=== Problem description ===
In your copy, reproduce the entries exactly as they are, minus the images.

[Dataset entries]
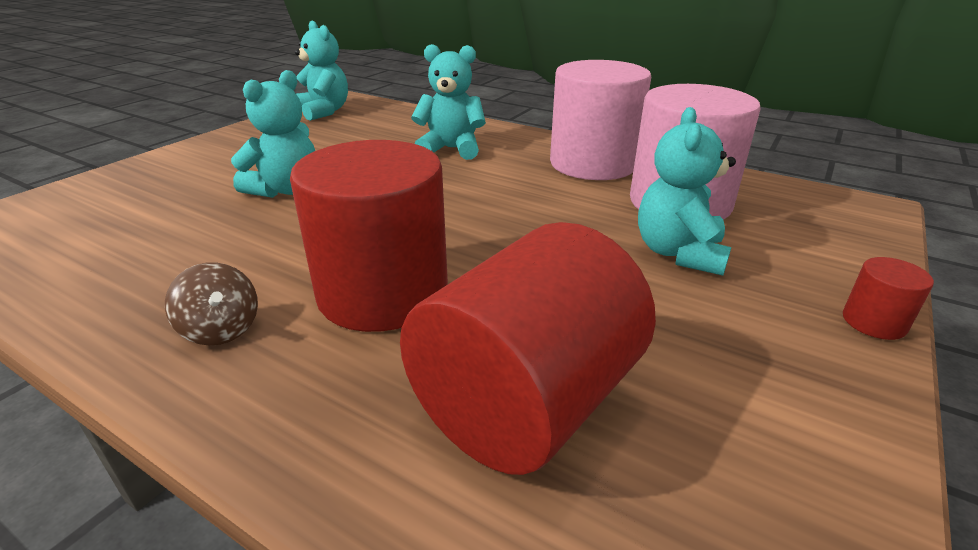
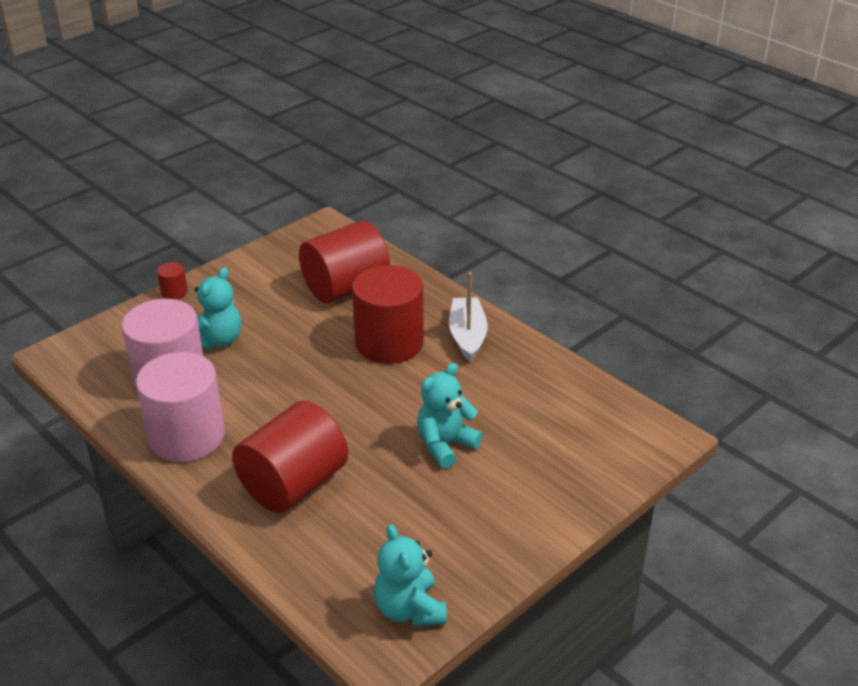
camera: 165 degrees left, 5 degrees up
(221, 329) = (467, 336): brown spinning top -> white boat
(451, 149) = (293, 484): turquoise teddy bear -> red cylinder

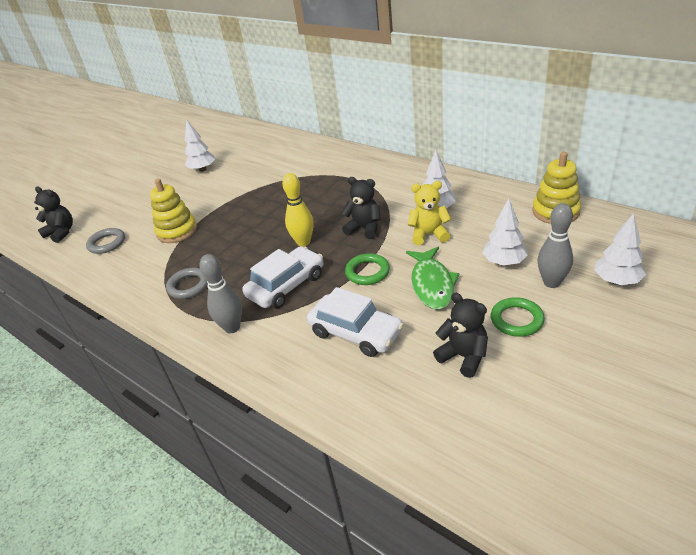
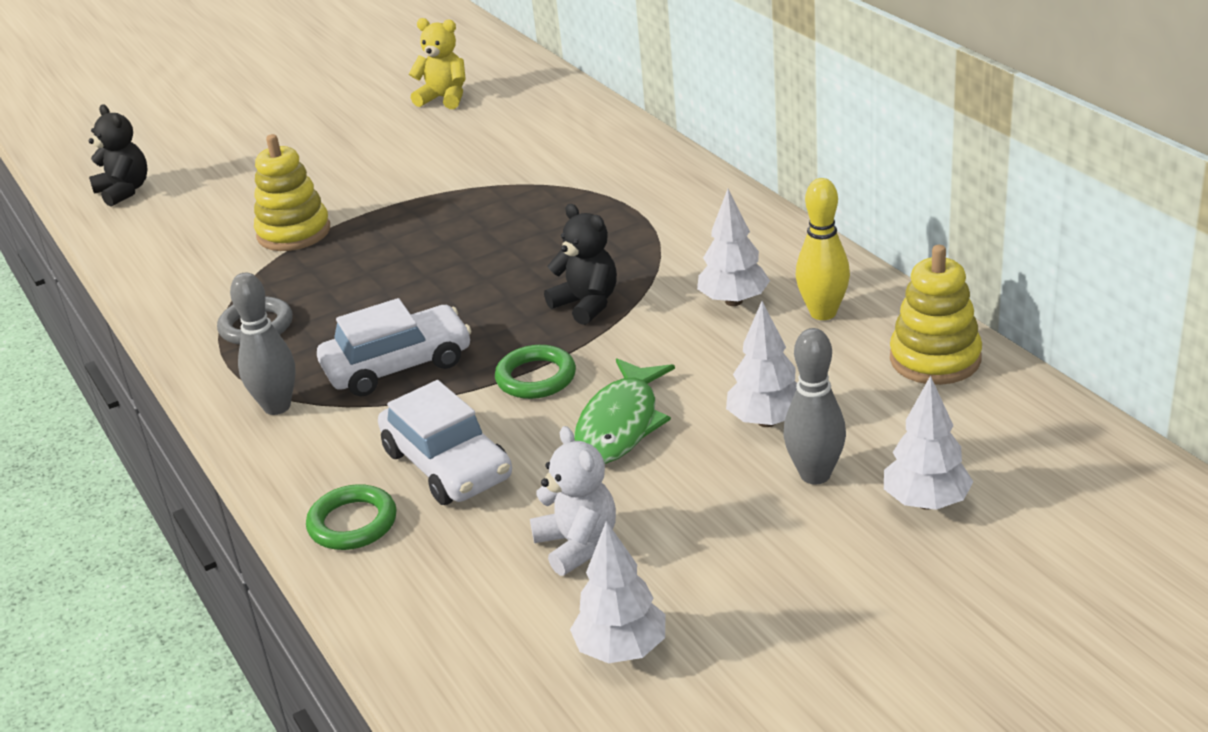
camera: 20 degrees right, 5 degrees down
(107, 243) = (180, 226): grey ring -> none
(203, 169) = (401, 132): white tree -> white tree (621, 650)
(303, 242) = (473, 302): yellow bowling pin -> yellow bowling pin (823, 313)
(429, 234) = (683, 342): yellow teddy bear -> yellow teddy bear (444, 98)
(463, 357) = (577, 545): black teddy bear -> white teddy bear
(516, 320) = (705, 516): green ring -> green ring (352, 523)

=== Solution ===
camera: 165 degrees left, 5 degrees up
(221, 329) = (467, 336): brown spinning top -> white boat
(451, 149) = (293, 484): turquoise teddy bear -> red cylinder

camera: 20 degrees right, 5 degrees down
(107, 243) = (180, 226): grey ring -> none
(203, 169) = (401, 132): white tree -> white tree (621, 650)
(303, 242) = (473, 302): yellow bowling pin -> yellow bowling pin (823, 313)
(429, 234) = (683, 342): yellow teddy bear -> yellow teddy bear (444, 98)
(463, 357) = (577, 545): black teddy bear -> white teddy bear
(516, 320) = (705, 516): green ring -> green ring (352, 523)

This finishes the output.